[Given entries]

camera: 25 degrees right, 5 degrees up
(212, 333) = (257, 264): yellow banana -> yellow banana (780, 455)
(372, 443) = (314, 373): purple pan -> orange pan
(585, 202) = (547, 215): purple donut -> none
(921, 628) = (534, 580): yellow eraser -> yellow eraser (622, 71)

[/Given entries]
[Given entries]

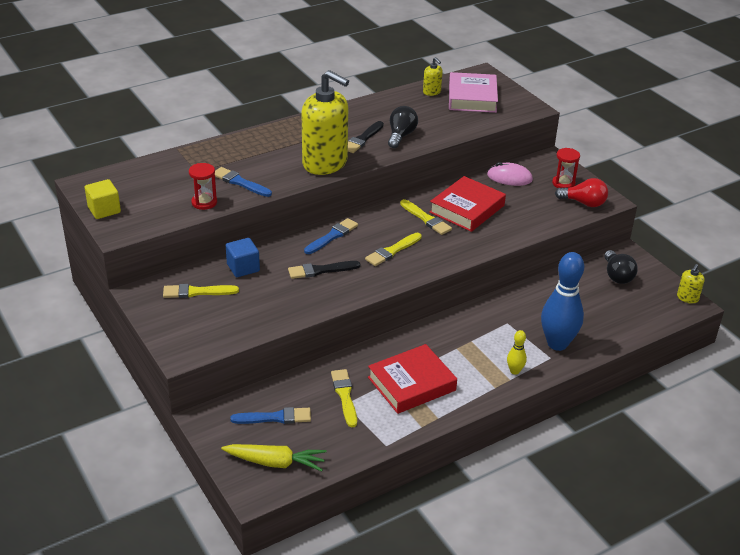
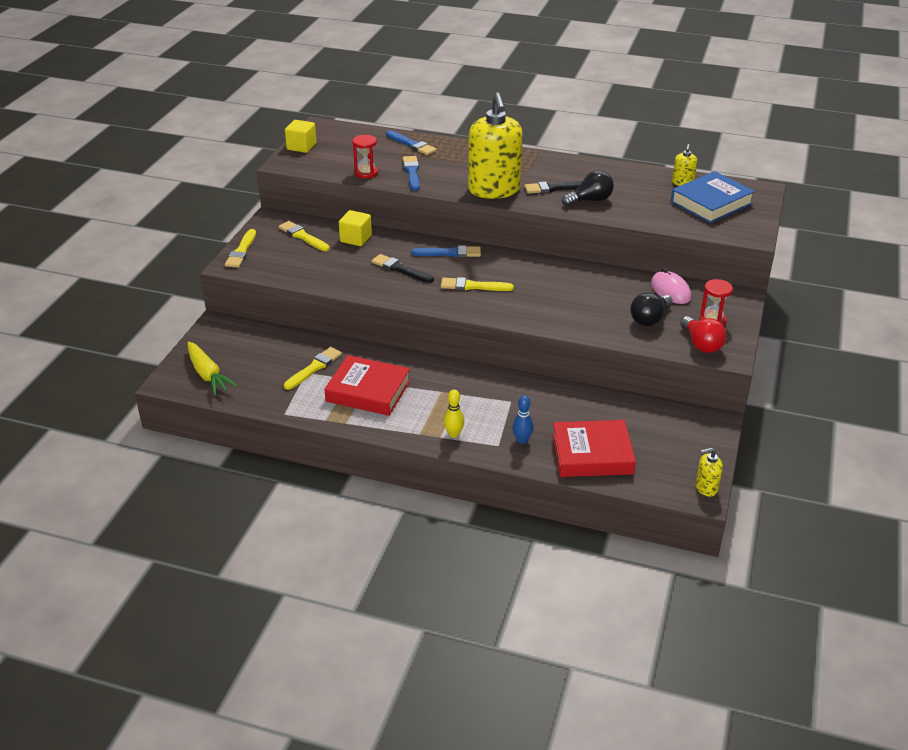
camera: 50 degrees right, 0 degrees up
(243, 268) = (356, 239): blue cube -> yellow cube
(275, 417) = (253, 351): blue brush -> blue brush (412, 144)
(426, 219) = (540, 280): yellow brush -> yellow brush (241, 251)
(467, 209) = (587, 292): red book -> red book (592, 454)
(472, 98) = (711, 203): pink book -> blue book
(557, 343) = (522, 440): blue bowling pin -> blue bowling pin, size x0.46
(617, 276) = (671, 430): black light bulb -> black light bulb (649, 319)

[/Given entries]

What this task involves: Could you write out, exactly as they stand, only the lines above that begin at the line with "camera: 25 degrees right, 5 degrees up" and stop after the line with "(921, 628) = (534, 580): yellow"?

The answer:
camera: 25 degrees right, 5 degrees up
(212, 333) = (257, 264): yellow banana -> yellow banana (780, 455)
(372, 443) = (314, 373): purple pan -> orange pan
(585, 202) = (547, 215): purple donut -> none
(921, 628) = (534, 580): yellow eraser -> yellow eraser (622, 71)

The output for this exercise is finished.